[[ LISTED ENTRIES open ]]

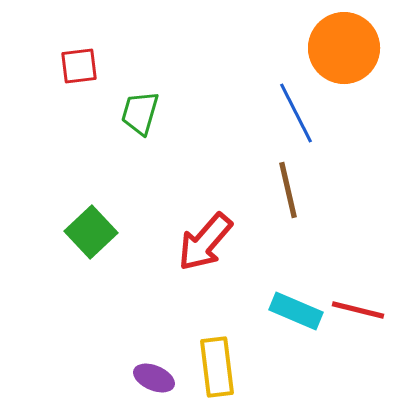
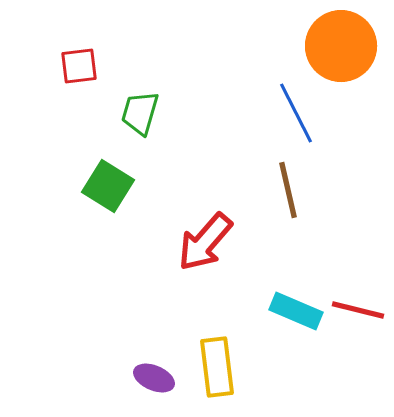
orange circle: moved 3 px left, 2 px up
green square: moved 17 px right, 46 px up; rotated 15 degrees counterclockwise
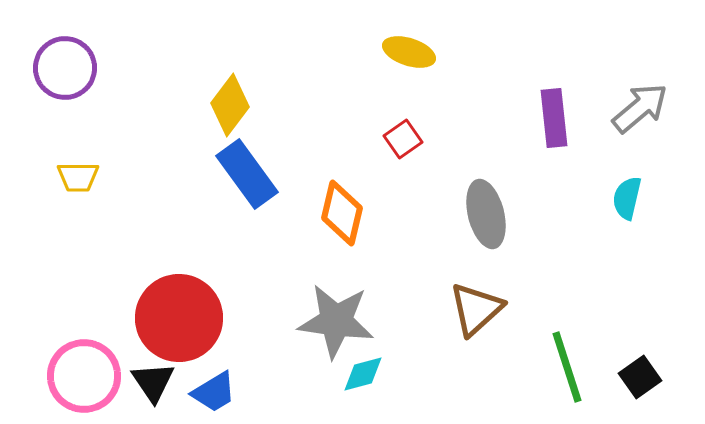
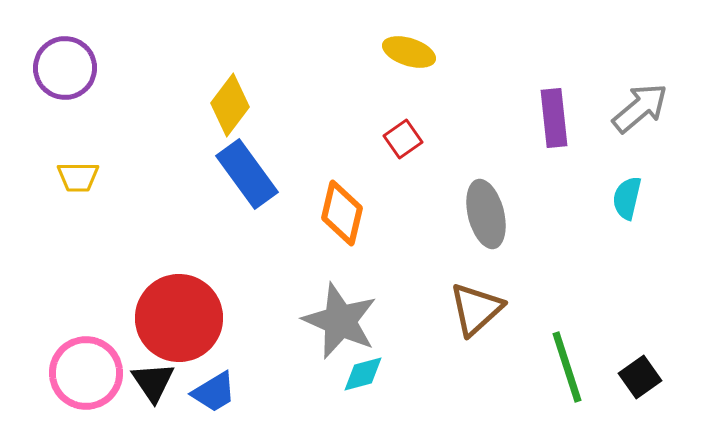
gray star: moved 4 px right; rotated 16 degrees clockwise
pink circle: moved 2 px right, 3 px up
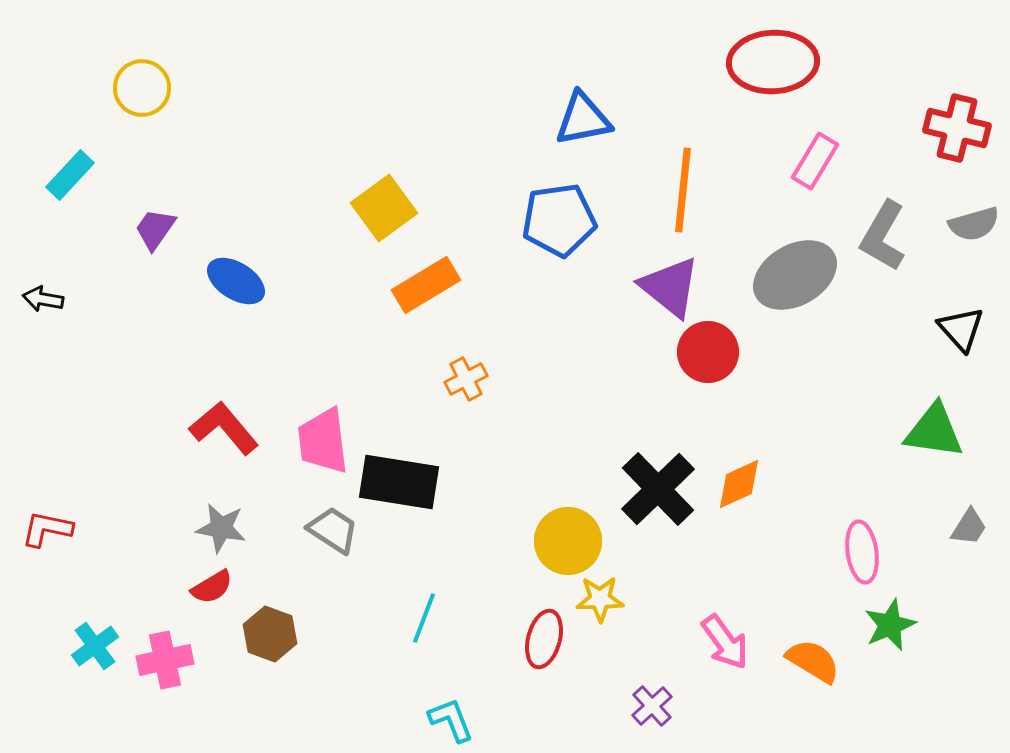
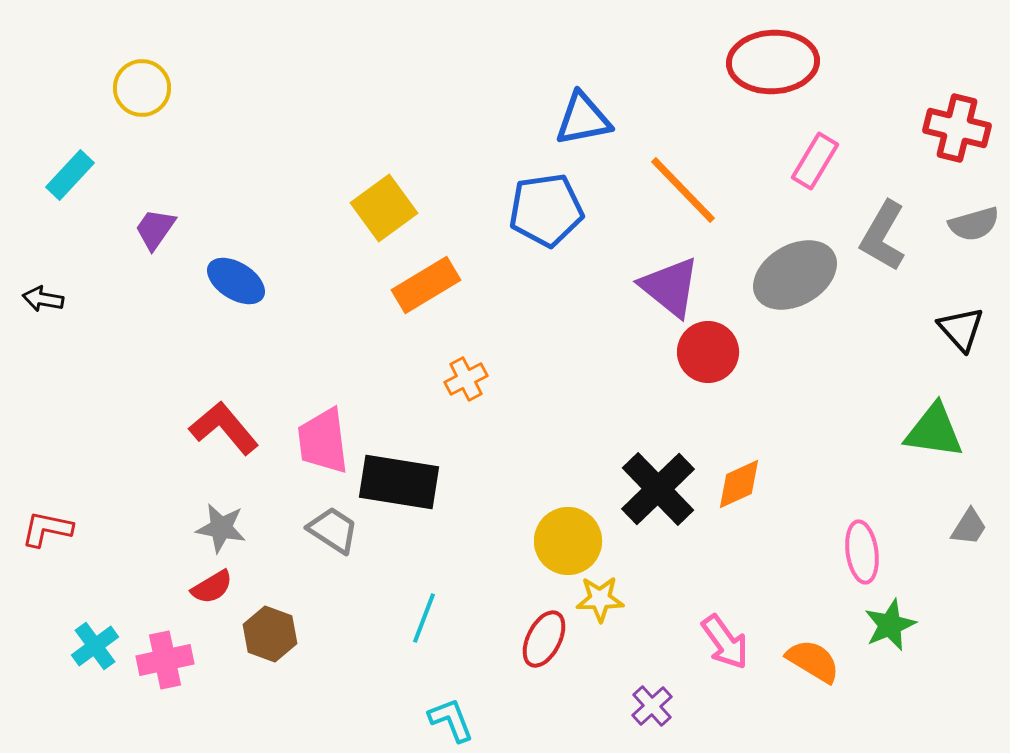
orange line at (683, 190): rotated 50 degrees counterclockwise
blue pentagon at (559, 220): moved 13 px left, 10 px up
red ellipse at (544, 639): rotated 12 degrees clockwise
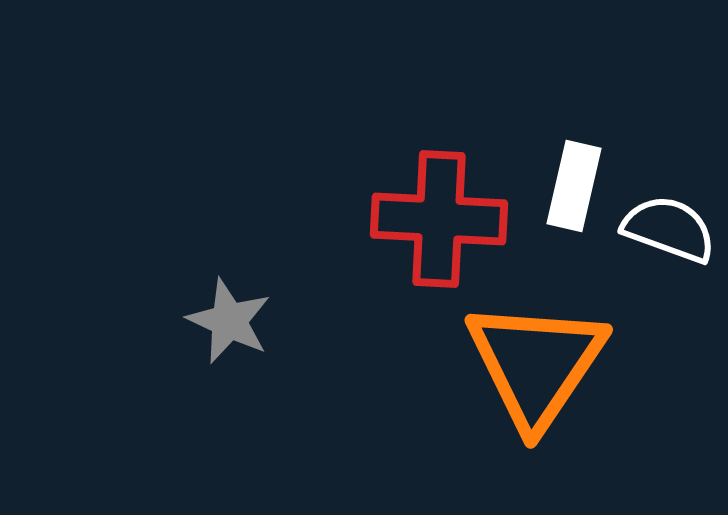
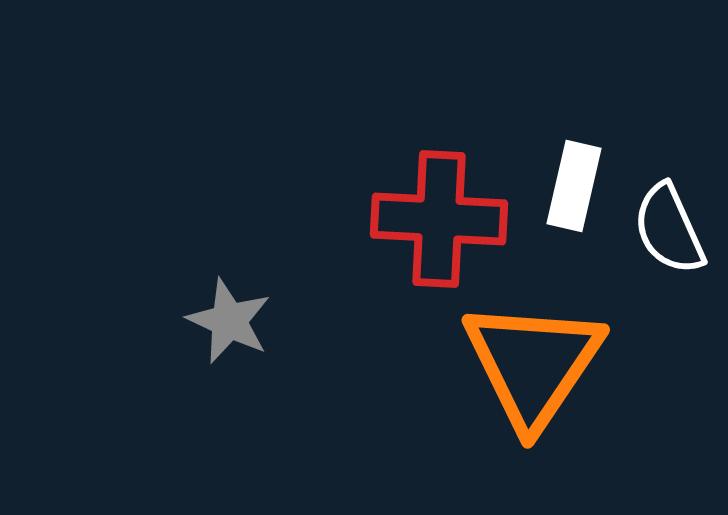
white semicircle: rotated 134 degrees counterclockwise
orange triangle: moved 3 px left
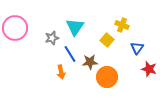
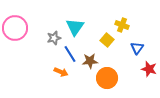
gray star: moved 2 px right
brown star: moved 1 px up
orange arrow: rotated 56 degrees counterclockwise
orange circle: moved 1 px down
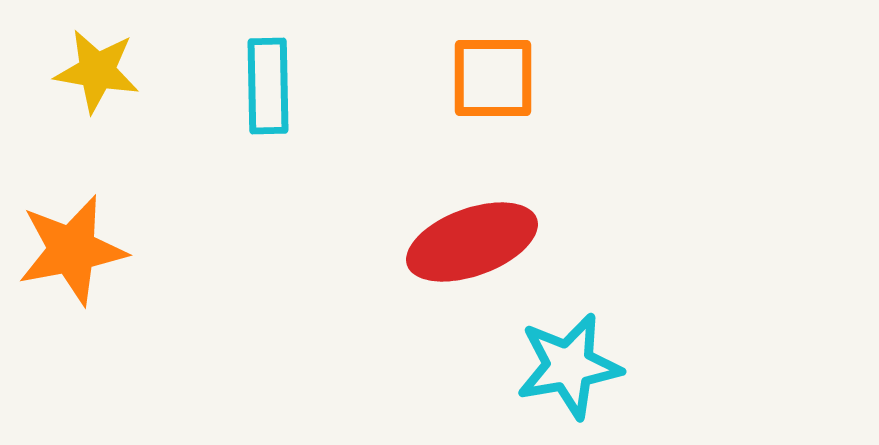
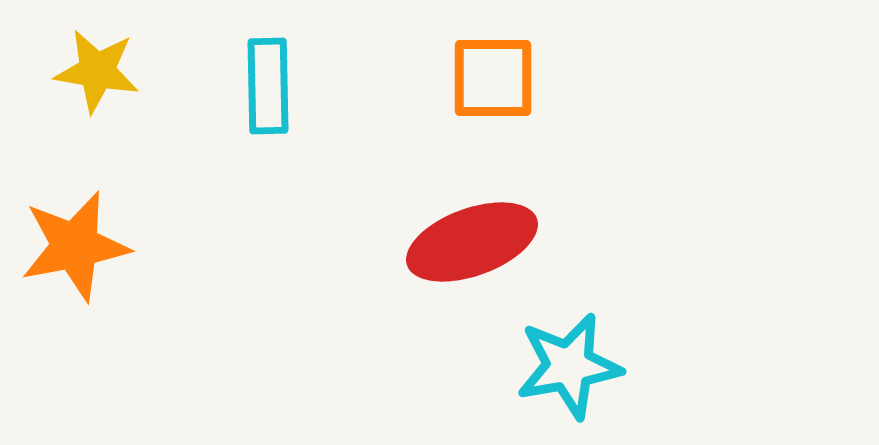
orange star: moved 3 px right, 4 px up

[[ LISTED ENTRIES closed ]]

EXERCISE —
Scan the data for the string "right" and copy each line in which it occurs.

TASK ANSWER —
green square: moved 17 px right, 46 px up; rotated 15 degrees counterclockwise
gray star: moved 4 px right; rotated 16 degrees clockwise
pink circle: moved 2 px right, 3 px up
gray star: moved 2 px right
orange star: moved 3 px right, 4 px up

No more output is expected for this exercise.